Work task:
Output every line below as it stands, dropping only the images.

Information supplied:
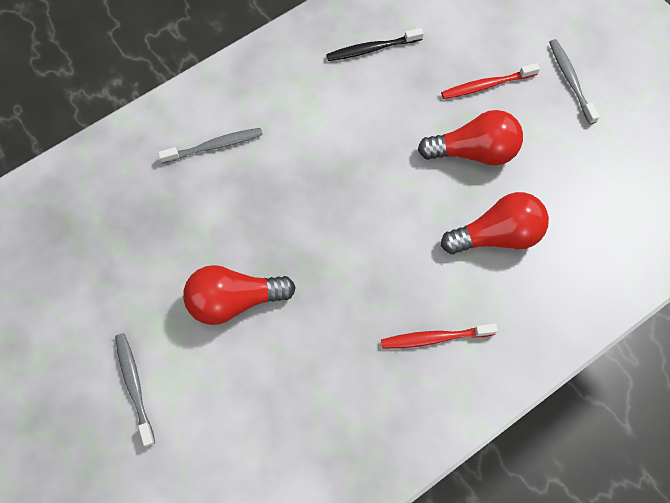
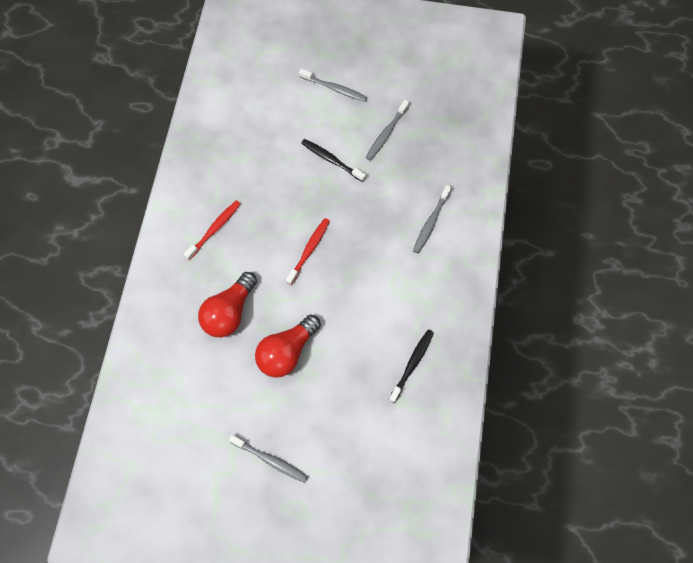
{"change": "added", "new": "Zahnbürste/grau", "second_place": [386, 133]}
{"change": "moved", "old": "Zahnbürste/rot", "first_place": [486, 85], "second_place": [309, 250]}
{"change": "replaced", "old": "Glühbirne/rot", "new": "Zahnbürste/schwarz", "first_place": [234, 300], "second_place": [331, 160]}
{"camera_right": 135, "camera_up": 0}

Output of the exercise:
{"change": "added", "new": "Zahnbürste/grau", "second_place": [386, 133]}
{"change": "moved", "old": "Zahnbürste/rot", "first_place": [486, 85], "second_place": [309, 250]}
{"change": "replaced", "old": "Glühbirne/rot", "new": "Zahnbürste/schwarz", "first_place": [234, 300], "second_place": [331, 160]}
{"camera_right": 135, "camera_up": 0}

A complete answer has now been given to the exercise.